### Exercise
Provide the data again in its entirety, exactly as given.

(Collected data)
○ ○ ○

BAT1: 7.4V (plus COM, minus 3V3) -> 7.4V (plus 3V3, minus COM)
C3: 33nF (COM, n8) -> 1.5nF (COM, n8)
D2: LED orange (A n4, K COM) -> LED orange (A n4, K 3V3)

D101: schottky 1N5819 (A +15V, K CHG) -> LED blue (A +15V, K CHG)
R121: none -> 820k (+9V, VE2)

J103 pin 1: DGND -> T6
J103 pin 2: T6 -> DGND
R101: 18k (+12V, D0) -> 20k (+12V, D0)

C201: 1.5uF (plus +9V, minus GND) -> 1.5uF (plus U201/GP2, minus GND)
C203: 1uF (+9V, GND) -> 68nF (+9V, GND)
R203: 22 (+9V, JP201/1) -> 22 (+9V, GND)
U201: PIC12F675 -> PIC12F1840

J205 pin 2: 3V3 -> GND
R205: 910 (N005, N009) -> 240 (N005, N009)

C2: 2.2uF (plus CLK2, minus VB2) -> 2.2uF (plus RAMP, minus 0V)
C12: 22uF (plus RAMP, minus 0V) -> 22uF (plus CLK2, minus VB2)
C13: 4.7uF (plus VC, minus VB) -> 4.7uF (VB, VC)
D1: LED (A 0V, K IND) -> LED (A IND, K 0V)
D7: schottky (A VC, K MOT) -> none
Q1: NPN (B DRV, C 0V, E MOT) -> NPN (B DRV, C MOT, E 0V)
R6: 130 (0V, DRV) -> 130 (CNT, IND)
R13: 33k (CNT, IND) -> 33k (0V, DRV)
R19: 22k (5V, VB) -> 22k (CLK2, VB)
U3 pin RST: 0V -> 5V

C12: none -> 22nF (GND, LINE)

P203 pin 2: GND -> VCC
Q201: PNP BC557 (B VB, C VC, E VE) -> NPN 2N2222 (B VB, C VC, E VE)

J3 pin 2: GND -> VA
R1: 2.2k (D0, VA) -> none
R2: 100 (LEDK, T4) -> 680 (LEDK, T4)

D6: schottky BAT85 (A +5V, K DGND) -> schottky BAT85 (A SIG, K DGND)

○ ○ ○

### Solution to this problem
BAT1: 7.4V (plus COM, minus 3V3) -> 7.4V (plus 3V3, minus COM)
C3: 33nF (COM, n8) -> 1.5nF (COM, n8)
D2: LED orange (A n4, K COM) -> LED orange (A n4, K 3V3)

D101: schottky 1N5819 (A +15V, K CHG) -> LED blue (A +15V, K CHG)
R121: none -> 820k (+9V, VE2)

J103 pin 1: DGND -> T6
J103 pin 2: T6 -> DGND
R101: 18k (+12V, D0) -> 20k (+12V, D0)

C201: 1.5uF (plus +9V, minus GND) -> 1.5uF (plus U201/GP2, minus GND)
C203: 1uF (+9V, GND) -> 68nF (+9V, GND)
R203: 22 (+9V, JP201/1) -> 22 (+9V, GND)
U201: PIC12F675 -> PIC12F1840

J205 pin 2: 3V3 -> GND
R205: 910 (N005, N009) -> 240 (N005, N009)

C2: 2.2uF (plus CLK2, minus VB2) -> 2.2uF (plus RAMP, minus 0V)
C12: 22uF (plus RAMP, minus 0V) -> 22uF (plus CLK2, minus VB2)
C13: 4.7uF (plus VC, minus VB) -> 4.7uF (VB, VC)
D1: LED (A 0V, K IND) -> LED (A IND, K 0V)
D7: schottky (A VC, K MOT) -> none
Q1: NPN (B DRV, C 0V, E MOT) -> NPN (B DRV, C MOT, E 0V)
R6: 130 (0V, DRV) -> 130 (CNT, IND)
R13: 33k (CNT, IND) -> 33k (0V, DRV)
R19: 22k (5V, VB) -> 22k (CLK2, VB)
U3 pin RST: 0V -> 5V

C12: none -> 22nF (GND, LINE)

P203 pin 2: GND -> VCC
Q201: PNP BC557 (B VB, C VC, E VE) -> NPN 2N2222 (B VB, C VC, E VE)

J3 pin 2: GND -> VA
R1: 2.2k (D0, VA) -> none
R2: 100 (LEDK, T4) -> 680 (LEDK, T4)

D6: schottky BAT85 (A +5V, K DGND) -> schottky BAT85 (A SIG, K DGND)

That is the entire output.